[Stored records]
::::::::
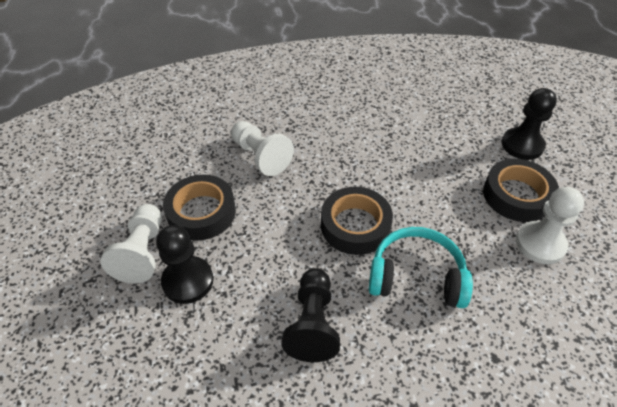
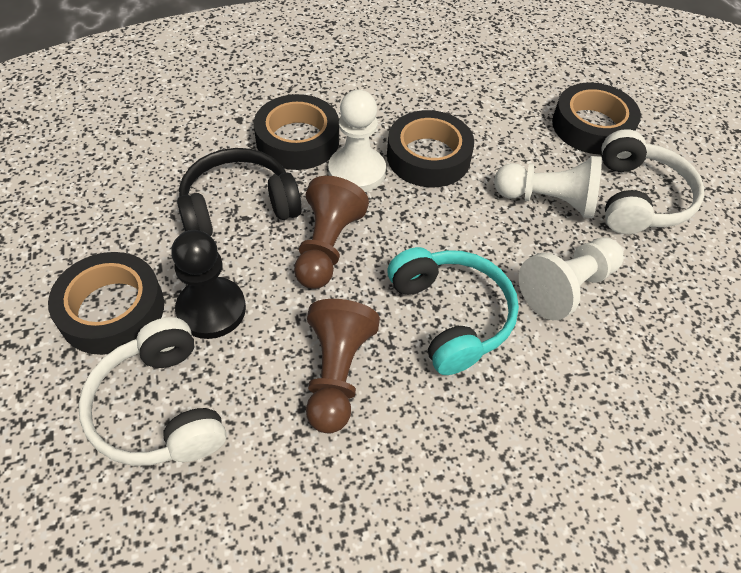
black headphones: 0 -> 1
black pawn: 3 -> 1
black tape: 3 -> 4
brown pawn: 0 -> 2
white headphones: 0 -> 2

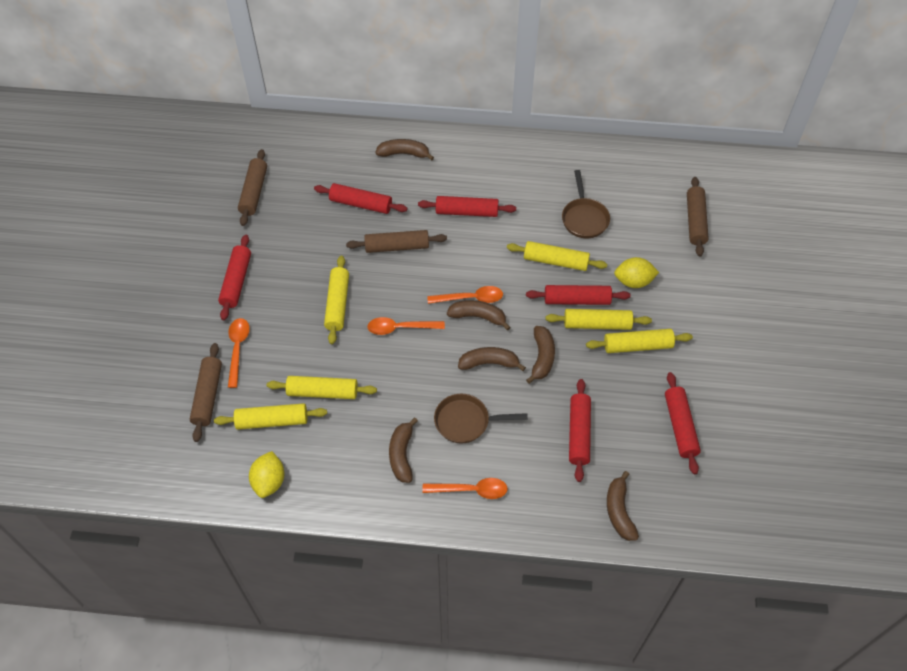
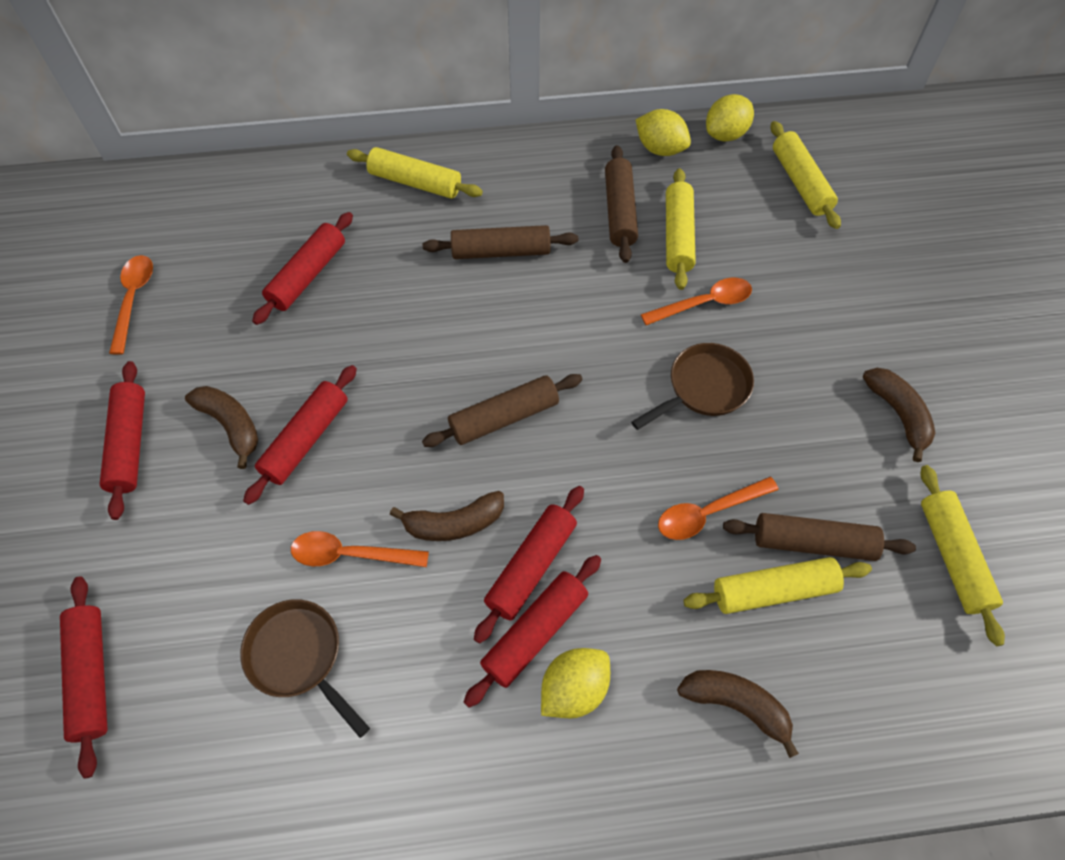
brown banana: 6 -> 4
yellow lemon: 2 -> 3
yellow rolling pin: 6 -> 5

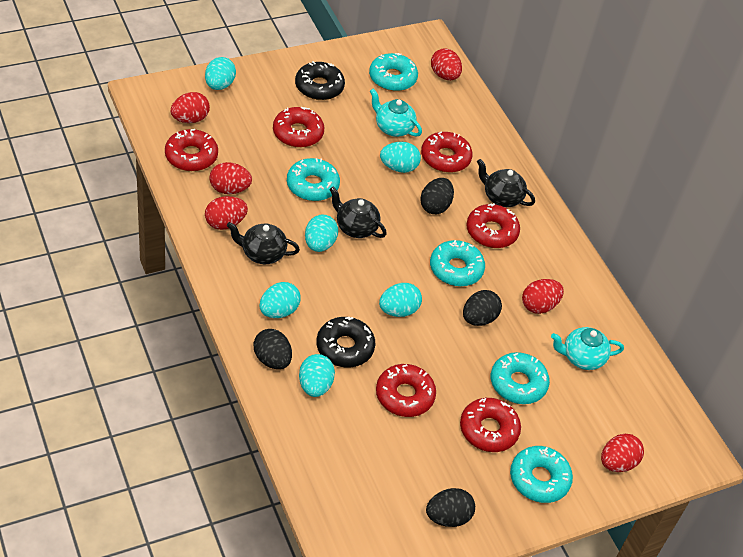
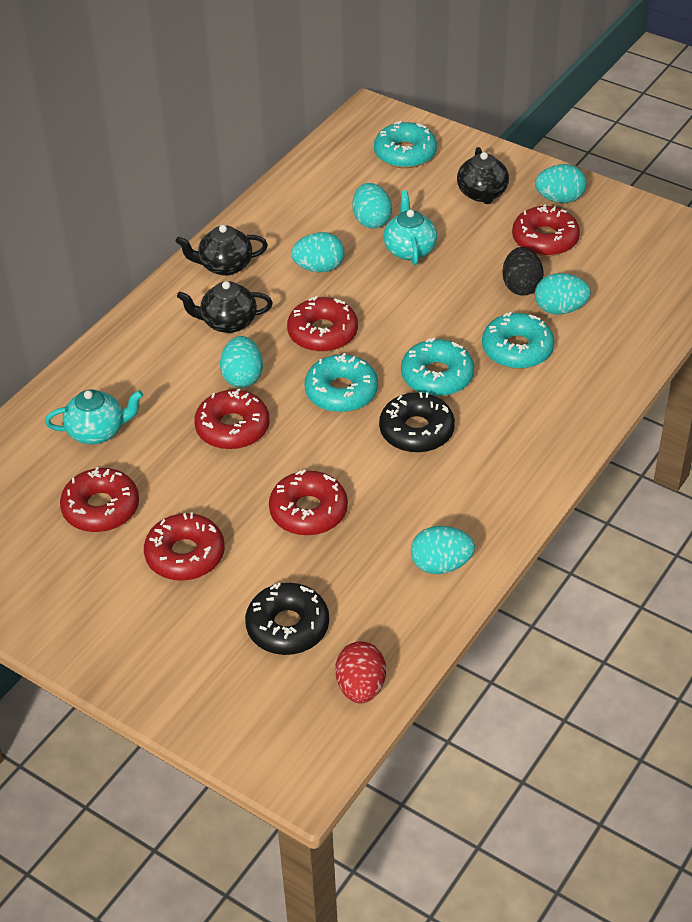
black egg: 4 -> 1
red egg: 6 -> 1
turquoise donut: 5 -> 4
::::::::
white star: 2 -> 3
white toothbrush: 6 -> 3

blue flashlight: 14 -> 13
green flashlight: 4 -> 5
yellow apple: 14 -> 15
::::::::
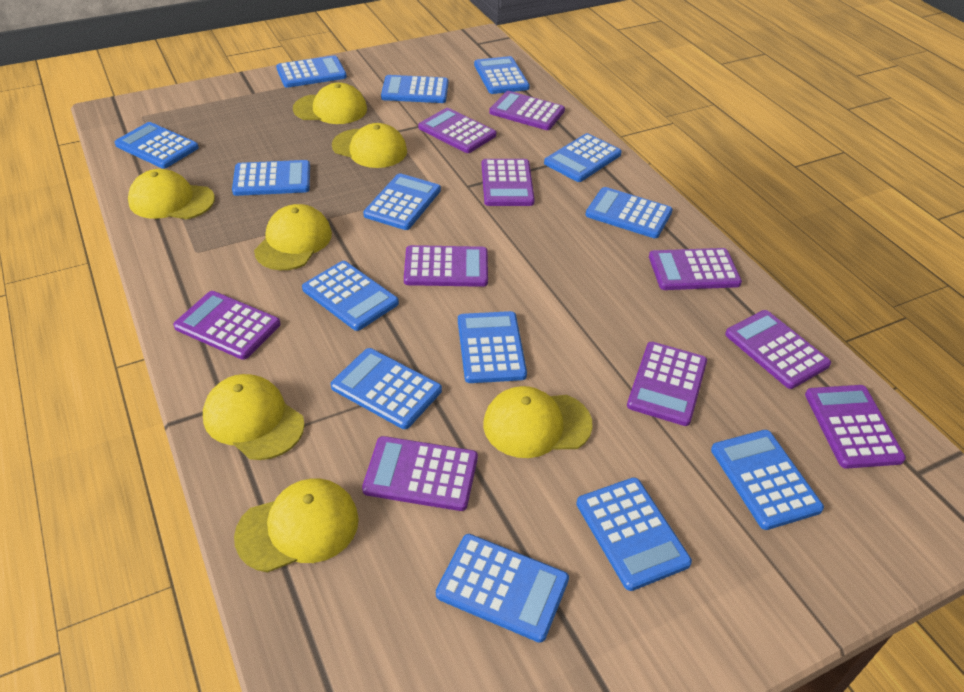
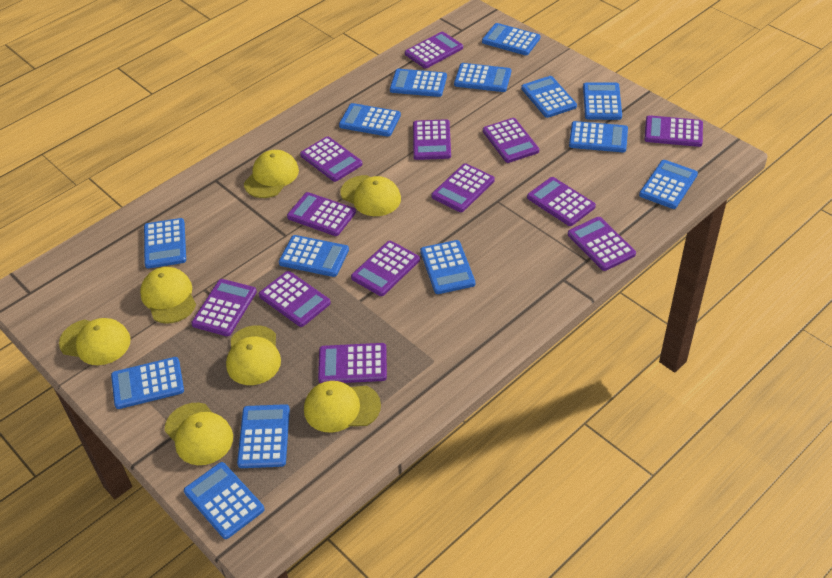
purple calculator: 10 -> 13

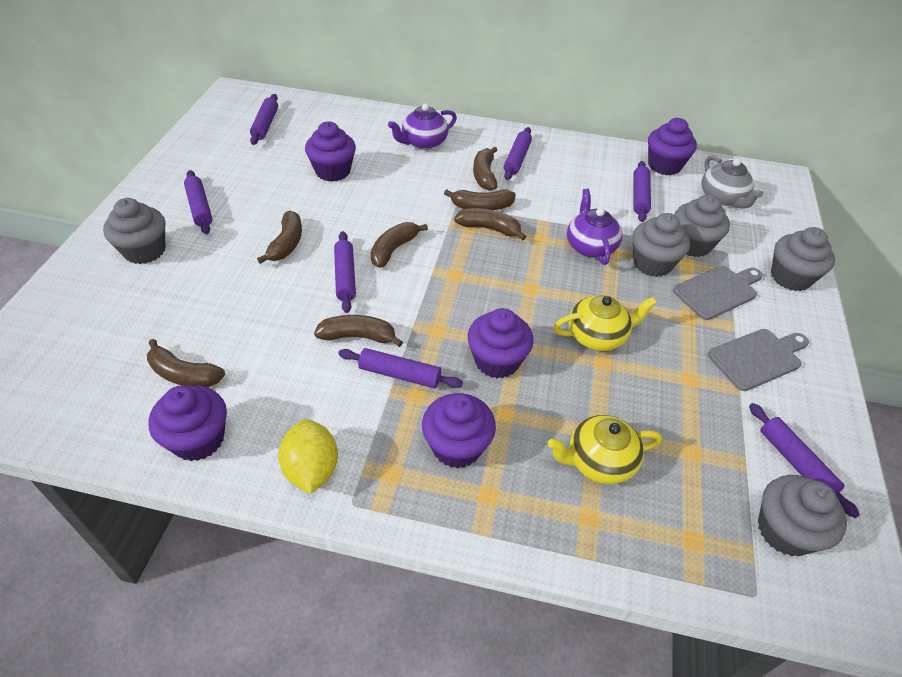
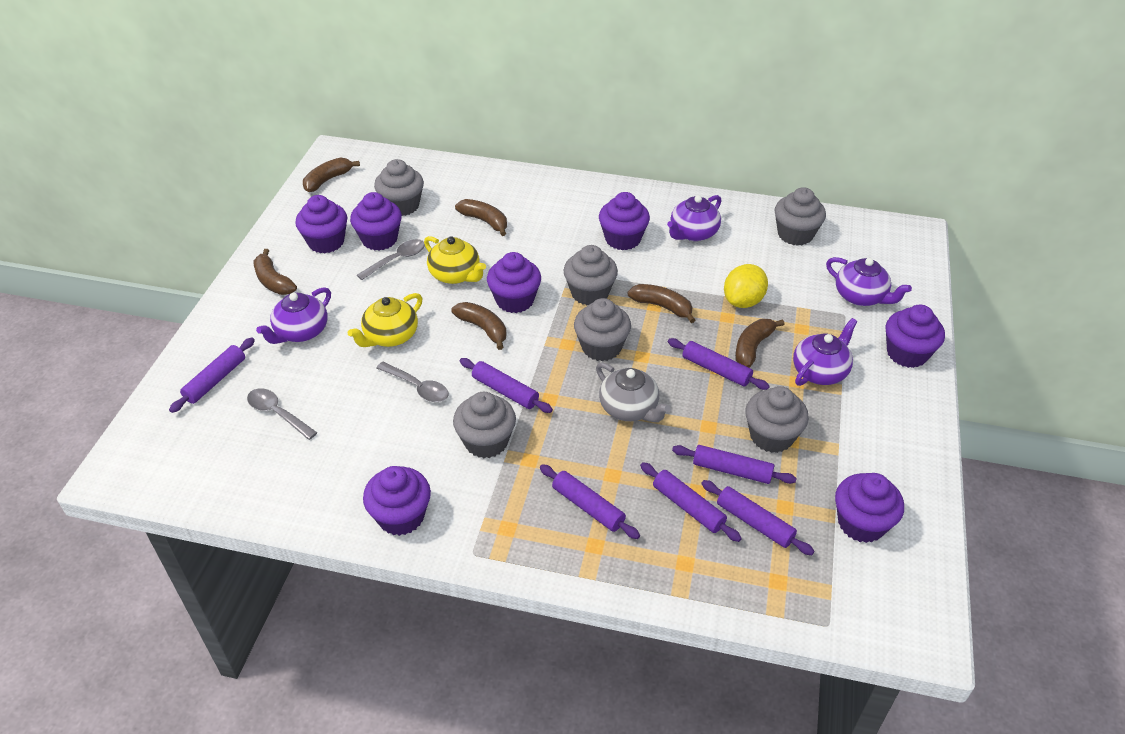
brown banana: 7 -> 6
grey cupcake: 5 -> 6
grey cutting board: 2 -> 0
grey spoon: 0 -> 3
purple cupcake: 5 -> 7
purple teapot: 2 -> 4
::::::::
Goal of the exercise: What you write out is the stretch of entries from the line containing "white headphones: 0 -> 2" to the line containing "turquoise donut: 5 -> 4", word for word, with both end lines and no pictures.

Response:
white headphones: 0 -> 2

brown banana: 6 -> 4
yellow lemon: 2 -> 3
yellow rolling pin: 6 -> 5

black egg: 4 -> 1
red egg: 6 -> 1
turquoise donut: 5 -> 4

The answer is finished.